■ EXERCISE AIM
What number of lines in the listing contain "diamond"? Answer with that number only.

──────────────────────────────

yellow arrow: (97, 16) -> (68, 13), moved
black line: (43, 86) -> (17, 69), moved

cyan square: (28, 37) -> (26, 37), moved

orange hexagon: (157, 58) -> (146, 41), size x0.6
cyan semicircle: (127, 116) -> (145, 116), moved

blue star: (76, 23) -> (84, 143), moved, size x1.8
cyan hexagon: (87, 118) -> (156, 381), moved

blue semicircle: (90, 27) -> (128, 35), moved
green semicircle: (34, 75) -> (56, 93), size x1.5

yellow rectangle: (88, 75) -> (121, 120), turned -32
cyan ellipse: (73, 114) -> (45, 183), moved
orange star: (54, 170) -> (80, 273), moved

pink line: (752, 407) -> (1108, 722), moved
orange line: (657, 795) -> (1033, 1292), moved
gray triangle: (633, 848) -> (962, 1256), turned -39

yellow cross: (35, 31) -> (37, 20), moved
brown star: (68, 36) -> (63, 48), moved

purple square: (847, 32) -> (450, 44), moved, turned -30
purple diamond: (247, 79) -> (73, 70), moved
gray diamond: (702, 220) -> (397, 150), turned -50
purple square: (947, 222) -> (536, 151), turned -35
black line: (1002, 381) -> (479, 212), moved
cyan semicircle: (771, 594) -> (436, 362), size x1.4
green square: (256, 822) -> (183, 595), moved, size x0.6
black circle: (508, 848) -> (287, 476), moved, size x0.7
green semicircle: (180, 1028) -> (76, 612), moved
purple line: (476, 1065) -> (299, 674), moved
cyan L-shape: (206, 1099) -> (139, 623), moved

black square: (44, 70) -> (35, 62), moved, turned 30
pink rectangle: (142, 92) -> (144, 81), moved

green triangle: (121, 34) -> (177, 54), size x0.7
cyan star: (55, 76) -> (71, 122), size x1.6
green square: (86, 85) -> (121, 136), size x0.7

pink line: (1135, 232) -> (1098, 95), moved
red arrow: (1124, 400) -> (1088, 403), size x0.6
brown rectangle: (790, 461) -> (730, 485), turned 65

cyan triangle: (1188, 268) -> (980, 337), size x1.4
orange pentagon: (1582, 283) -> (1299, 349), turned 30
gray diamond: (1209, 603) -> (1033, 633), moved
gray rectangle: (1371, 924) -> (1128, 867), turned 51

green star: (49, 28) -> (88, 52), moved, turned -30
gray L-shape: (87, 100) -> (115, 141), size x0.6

──────────────────────────────

■ ANSWER
3